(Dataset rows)
"""

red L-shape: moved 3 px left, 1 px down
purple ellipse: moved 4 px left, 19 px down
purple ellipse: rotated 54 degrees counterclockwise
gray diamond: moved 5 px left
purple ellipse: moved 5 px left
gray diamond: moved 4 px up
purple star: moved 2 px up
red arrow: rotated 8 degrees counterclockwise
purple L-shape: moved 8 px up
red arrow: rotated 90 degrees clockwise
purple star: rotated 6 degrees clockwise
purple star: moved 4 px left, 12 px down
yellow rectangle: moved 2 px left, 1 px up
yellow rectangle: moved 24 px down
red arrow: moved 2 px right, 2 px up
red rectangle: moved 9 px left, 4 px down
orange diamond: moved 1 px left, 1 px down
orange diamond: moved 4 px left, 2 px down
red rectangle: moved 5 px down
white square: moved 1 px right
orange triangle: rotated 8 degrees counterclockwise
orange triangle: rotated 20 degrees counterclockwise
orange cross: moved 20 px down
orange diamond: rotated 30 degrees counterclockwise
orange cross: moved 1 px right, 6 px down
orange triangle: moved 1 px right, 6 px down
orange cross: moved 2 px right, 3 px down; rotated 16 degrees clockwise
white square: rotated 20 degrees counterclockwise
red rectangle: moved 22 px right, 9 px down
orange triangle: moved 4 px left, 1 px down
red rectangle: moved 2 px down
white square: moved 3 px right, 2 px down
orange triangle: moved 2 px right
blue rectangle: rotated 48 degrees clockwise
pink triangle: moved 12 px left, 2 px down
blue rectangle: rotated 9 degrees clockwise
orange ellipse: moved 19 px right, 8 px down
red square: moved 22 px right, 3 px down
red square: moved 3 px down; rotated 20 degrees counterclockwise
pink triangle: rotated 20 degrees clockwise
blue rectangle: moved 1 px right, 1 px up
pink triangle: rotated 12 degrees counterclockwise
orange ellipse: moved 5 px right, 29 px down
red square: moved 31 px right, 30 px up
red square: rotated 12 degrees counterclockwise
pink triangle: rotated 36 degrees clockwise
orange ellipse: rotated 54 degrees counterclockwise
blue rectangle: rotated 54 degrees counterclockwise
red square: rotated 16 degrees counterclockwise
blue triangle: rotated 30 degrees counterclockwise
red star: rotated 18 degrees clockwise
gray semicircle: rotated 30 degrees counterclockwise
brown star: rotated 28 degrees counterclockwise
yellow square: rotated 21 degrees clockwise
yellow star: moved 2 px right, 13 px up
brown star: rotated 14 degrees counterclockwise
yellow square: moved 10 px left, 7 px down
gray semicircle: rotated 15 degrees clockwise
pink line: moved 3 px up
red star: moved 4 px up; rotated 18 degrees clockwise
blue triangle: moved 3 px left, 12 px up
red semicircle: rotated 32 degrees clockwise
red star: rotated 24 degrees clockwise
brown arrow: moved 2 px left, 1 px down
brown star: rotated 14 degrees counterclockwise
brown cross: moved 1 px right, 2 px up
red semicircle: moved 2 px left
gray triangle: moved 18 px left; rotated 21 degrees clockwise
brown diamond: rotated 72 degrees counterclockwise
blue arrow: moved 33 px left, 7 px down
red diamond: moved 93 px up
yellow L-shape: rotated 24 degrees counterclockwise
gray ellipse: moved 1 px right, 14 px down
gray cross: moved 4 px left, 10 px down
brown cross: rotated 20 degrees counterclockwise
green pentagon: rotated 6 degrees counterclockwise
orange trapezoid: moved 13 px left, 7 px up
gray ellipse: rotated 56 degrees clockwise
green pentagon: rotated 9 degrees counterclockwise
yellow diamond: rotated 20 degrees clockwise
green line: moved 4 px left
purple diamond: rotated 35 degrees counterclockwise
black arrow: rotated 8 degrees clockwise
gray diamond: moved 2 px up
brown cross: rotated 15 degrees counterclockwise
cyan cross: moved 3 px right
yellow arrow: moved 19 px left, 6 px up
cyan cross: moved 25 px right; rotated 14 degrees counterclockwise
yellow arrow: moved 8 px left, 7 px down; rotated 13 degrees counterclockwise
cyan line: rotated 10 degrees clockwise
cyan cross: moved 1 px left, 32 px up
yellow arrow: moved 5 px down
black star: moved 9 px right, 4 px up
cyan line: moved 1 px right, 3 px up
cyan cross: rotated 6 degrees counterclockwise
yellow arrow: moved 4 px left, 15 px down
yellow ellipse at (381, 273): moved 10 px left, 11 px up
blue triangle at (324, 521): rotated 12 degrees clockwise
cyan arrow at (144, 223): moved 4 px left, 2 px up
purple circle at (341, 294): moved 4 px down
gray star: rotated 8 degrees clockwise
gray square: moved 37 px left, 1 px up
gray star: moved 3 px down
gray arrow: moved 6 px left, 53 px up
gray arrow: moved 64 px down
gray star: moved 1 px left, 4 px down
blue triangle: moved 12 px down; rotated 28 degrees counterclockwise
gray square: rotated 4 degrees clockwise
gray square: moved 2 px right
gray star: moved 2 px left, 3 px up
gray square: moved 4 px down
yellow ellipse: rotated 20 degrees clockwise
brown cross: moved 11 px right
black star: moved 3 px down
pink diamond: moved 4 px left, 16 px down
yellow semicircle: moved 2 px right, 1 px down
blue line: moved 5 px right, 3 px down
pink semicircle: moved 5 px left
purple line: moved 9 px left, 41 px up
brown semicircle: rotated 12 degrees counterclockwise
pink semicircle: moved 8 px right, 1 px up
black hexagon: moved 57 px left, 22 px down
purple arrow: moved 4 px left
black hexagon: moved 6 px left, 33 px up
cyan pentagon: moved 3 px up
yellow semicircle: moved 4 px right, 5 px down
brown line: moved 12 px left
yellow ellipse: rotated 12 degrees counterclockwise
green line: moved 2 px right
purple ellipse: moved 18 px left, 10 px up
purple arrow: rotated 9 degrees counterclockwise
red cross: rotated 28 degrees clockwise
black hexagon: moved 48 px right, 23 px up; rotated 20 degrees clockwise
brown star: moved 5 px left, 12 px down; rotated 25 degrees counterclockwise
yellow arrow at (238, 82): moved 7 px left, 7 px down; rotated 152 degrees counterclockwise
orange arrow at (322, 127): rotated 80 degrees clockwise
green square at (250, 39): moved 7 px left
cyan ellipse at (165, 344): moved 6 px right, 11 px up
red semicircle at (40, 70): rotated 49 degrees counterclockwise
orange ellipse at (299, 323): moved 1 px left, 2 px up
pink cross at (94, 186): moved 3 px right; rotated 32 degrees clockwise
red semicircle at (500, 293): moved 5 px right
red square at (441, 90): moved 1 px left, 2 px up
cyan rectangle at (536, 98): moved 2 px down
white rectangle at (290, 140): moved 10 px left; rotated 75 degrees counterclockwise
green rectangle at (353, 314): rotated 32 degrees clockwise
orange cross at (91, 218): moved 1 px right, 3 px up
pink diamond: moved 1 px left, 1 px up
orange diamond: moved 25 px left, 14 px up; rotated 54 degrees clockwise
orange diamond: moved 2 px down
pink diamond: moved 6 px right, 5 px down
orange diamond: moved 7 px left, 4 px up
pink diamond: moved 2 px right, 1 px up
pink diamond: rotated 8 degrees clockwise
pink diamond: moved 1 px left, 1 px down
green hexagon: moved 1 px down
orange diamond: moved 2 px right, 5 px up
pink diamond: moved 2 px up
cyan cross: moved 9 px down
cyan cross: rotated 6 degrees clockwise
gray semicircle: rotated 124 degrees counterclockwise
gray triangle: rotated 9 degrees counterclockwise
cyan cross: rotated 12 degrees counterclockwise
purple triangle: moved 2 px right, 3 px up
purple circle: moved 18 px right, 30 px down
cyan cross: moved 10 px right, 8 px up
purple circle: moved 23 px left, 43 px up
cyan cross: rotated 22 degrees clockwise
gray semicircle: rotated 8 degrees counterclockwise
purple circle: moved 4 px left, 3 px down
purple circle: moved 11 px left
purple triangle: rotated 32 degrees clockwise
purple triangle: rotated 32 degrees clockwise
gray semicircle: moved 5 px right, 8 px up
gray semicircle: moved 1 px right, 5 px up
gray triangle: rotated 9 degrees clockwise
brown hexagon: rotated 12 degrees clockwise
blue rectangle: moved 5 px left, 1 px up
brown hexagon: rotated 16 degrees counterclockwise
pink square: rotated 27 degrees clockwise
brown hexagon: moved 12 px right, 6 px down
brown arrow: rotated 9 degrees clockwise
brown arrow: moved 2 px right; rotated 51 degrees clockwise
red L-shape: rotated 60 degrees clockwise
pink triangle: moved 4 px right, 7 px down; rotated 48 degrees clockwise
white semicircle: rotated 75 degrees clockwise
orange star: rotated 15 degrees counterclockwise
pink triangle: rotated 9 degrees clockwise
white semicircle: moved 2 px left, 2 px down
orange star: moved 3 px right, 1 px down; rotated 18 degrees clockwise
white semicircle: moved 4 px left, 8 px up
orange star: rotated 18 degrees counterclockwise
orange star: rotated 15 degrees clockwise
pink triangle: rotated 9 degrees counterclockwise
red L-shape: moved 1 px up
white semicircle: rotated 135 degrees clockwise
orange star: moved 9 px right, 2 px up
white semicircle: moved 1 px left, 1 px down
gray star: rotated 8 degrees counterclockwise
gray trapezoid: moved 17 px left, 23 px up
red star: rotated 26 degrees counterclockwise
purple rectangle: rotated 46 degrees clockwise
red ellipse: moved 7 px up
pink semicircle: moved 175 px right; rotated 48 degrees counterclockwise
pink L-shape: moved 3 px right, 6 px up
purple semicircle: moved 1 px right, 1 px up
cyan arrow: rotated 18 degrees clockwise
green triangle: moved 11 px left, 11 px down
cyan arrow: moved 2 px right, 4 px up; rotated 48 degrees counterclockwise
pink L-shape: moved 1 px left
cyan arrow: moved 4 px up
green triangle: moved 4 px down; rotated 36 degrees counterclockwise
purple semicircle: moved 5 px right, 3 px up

"""

**Goal**: Output the rows as a JSON list of strings, one string per line, leaving out blank lines. Begin at the first row and stop after the line that contains "orange cross: moved 2 px".

**Answer to the problem**:
[
  "red L-shape: moved 3 px left, 1 px down",
  "purple ellipse: moved 4 px left, 19 px down",
  "purple ellipse: rotated 54 degrees counterclockwise",
  "gray diamond: moved 5 px left",
  "purple ellipse: moved 5 px left",
  "gray diamond: moved 4 px up",
  "purple star: moved 2 px up",
  "red arrow: rotated 8 degrees counterclockwise",
  "purple L-shape: moved 8 px up",
  "red arrow: rotated 90 degrees clockwise",
  "purple star: rotated 6 degrees clockwise",
  "purple star: moved 4 px left, 12 px down",
  "yellow rectangle: moved 2 px left, 1 px up",
  "yellow rectangle: moved 24 px down",
  "red arrow: moved 2 px right, 2 px up",
  "red rectangle: moved 9 px left, 4 px down",
  "orange diamond: moved 1 px left, 1 px down",
  "orange diamond: moved 4 px left, 2 px down",
  "red rectangle: moved 5 px down",
  "white square: moved 1 px right",
  "orange triangle: rotated 8 degrees counterclockwise",
  "orange triangle: rotated 20 degrees counterclockwise",
  "orange cross: moved 20 px down",
  "orange diamond: rotated 30 degrees counterclockwise",
  "orange cross: moved 1 px right, 6 px down",
  "orange triangle: moved 1 px right, 6 px down",
  "orange cross: moved 2 px right, 3 px down; rotated 16 degrees clockwise"
]